WHAT YOU HAVE TO DO
Rewrite the entries starting at the line "9: 8:46 -> 11:27" and ending at the last line, with "none" changed to "empty" and everything else left as it is. Omit the pictures from your answer.

AVAILABLE RECORDS

● ● ● ●

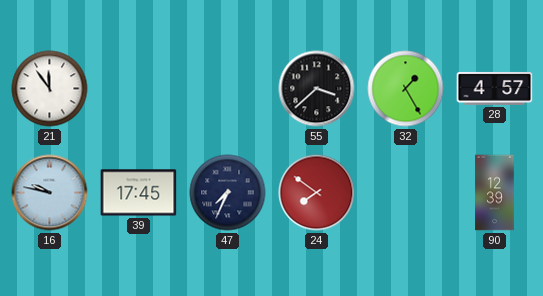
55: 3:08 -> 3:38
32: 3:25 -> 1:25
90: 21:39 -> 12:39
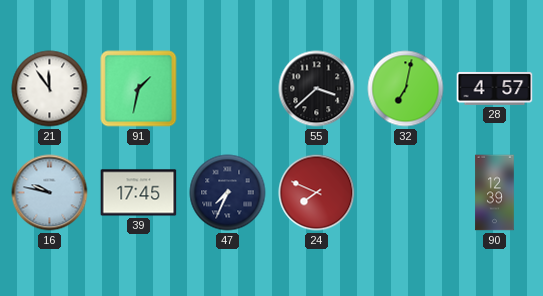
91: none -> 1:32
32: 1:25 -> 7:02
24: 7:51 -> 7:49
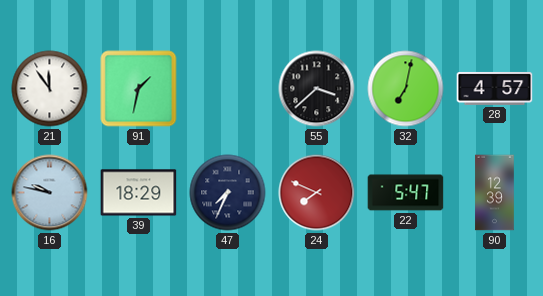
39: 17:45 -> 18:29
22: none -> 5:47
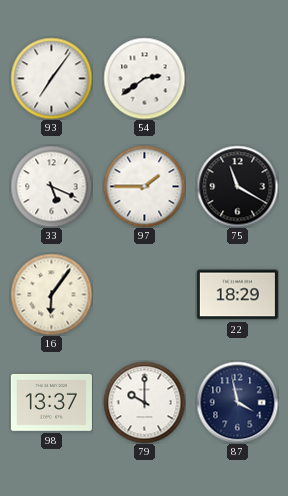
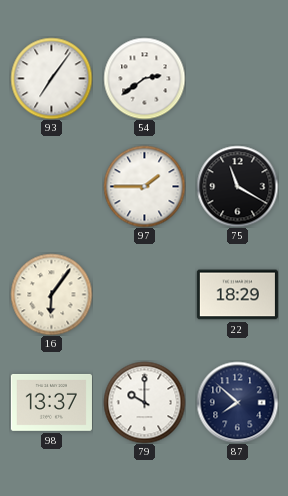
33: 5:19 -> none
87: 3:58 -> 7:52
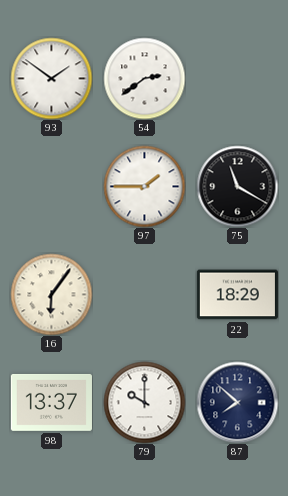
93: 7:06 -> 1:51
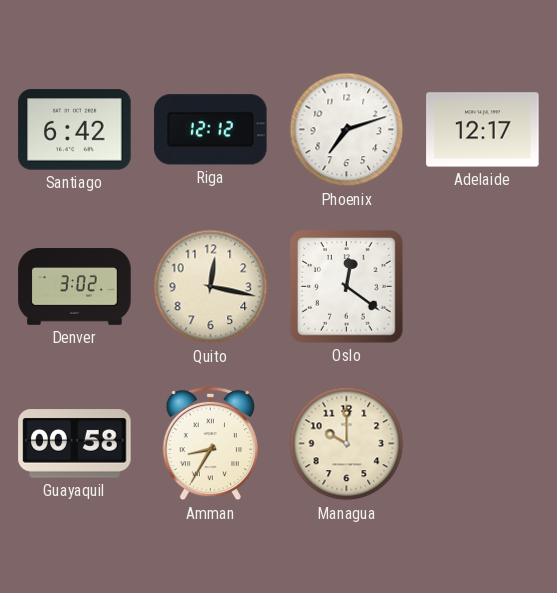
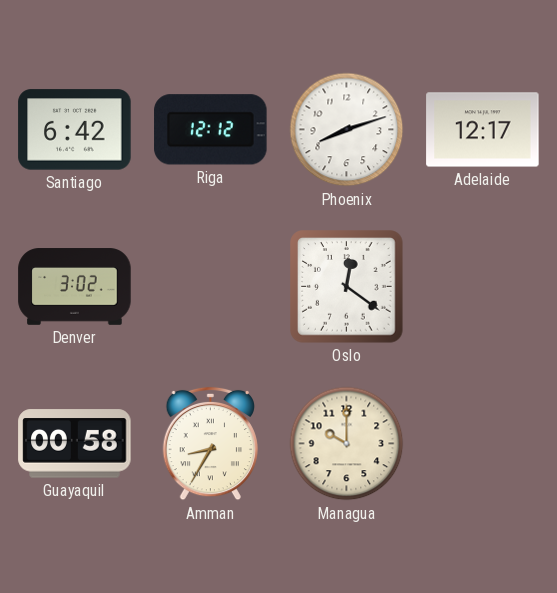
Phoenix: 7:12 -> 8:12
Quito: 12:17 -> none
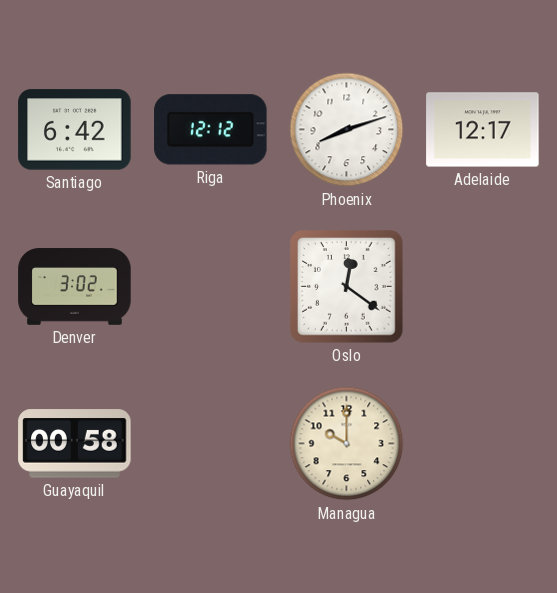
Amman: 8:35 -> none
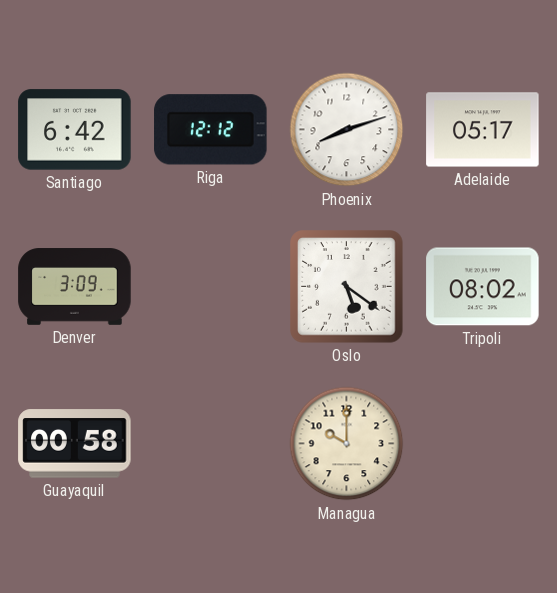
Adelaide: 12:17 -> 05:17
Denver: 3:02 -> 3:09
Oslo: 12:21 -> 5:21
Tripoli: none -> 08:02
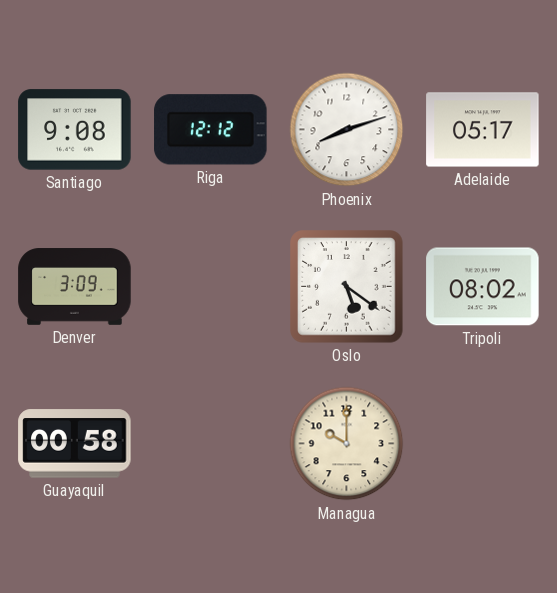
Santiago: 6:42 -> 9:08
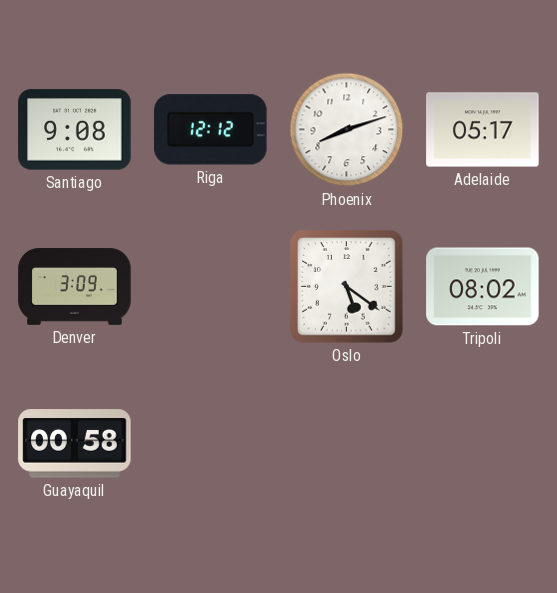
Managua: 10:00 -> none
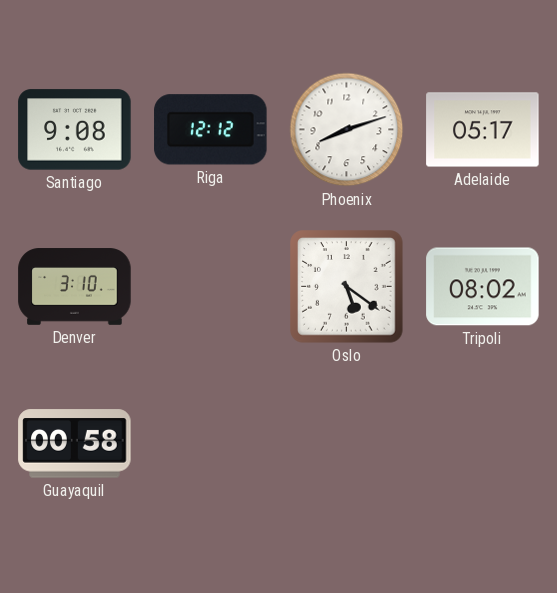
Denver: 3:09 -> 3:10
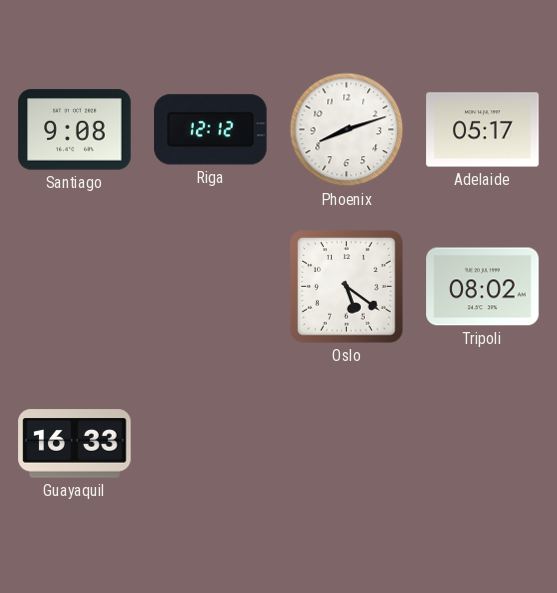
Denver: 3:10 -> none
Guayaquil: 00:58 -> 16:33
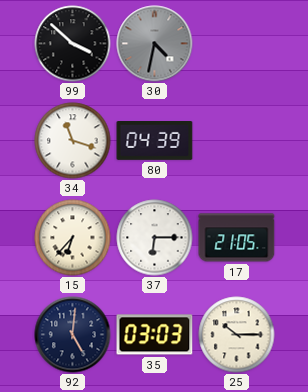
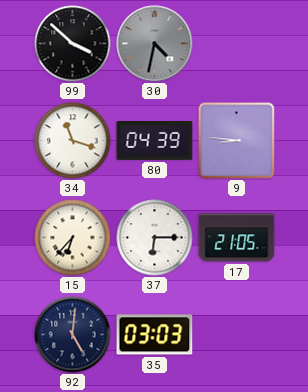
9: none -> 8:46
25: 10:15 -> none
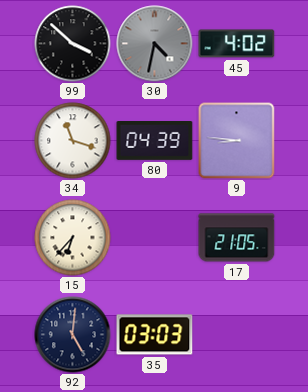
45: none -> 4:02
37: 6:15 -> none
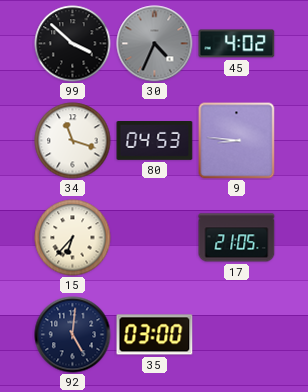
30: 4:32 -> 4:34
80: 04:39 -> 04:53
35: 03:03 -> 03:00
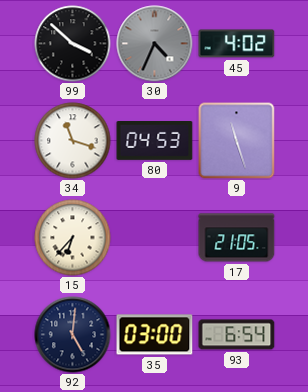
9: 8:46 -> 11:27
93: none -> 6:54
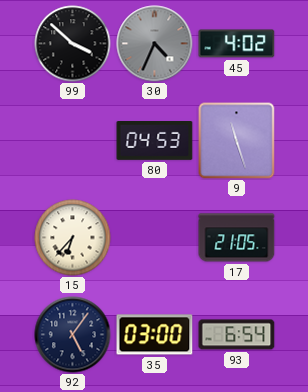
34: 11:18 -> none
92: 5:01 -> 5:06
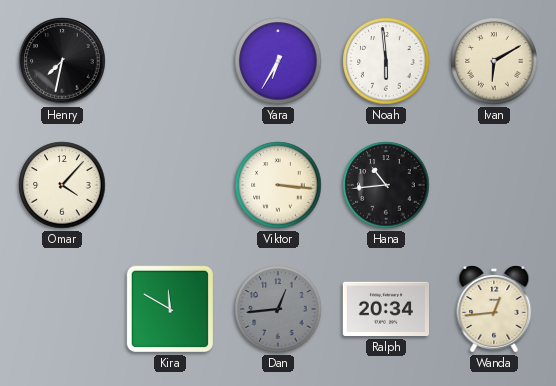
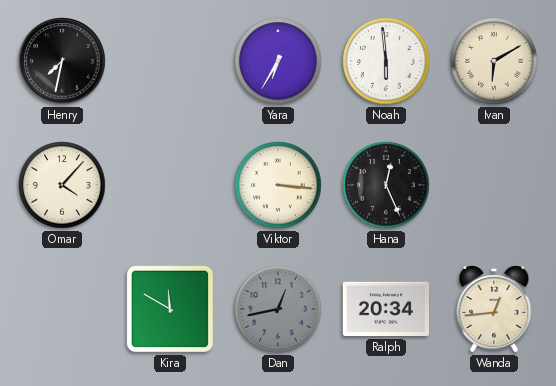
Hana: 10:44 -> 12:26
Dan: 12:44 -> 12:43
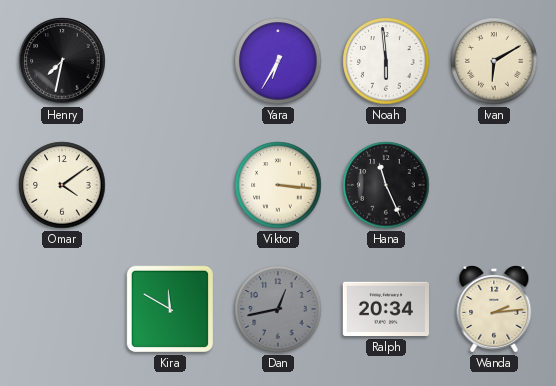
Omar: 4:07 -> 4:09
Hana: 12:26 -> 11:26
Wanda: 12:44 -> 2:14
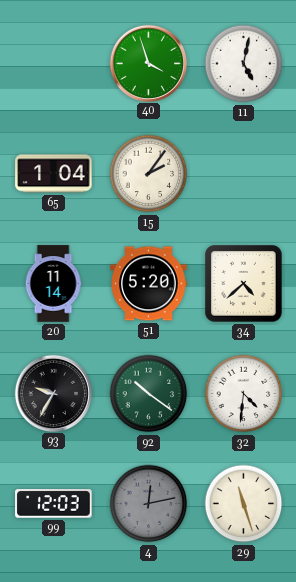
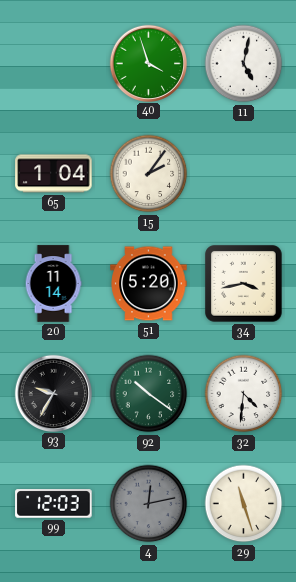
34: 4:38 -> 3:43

● ● ● ●

COMPLETE OUTPUT
9: 8:46 -> 11:27
93: empty -> 6:54
34: 11:18 -> empty
92: 5:01 -> 5:06
Hana: 10:44 -> 12:26
Dan: 12:44 -> 12:43
Omar: 4:07 -> 4:09
Hana: 12:26 -> 11:26
Wanda: 12:44 -> 2:14
34: 4:38 -> 3:43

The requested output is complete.